## ASSIGNED TASK:
Check every line of the data for the string "floor" and copy the ones that have it.

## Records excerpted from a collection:
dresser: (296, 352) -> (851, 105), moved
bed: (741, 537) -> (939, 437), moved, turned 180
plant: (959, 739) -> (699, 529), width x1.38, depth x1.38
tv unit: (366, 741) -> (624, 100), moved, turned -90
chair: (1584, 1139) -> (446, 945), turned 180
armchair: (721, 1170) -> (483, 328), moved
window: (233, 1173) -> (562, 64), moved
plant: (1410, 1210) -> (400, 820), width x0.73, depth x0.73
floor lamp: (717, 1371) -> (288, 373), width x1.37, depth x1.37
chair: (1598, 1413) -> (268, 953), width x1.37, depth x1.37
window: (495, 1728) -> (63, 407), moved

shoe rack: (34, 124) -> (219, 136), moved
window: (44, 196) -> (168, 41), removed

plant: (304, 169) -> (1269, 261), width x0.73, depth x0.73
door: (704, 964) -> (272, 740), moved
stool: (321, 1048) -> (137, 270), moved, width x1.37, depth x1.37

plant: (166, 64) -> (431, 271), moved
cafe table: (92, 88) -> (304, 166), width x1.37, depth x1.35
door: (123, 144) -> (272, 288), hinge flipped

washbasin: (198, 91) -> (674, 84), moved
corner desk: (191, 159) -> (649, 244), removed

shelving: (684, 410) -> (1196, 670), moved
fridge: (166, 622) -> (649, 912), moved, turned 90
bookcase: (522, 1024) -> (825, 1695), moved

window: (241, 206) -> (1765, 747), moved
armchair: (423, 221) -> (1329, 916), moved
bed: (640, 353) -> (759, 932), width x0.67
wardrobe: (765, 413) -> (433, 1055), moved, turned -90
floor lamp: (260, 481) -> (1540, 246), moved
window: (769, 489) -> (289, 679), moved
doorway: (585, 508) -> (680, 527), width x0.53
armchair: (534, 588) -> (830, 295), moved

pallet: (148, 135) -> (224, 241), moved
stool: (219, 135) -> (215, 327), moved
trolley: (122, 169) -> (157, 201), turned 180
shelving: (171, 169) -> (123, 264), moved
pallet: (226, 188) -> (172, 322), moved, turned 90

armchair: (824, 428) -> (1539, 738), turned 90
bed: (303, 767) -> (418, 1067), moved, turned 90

## RESPONSE:
floor lamp: (717, 1371) -> (288, 373), width x1.37, depth x1.37
floor lamp: (260, 481) -> (1540, 246), moved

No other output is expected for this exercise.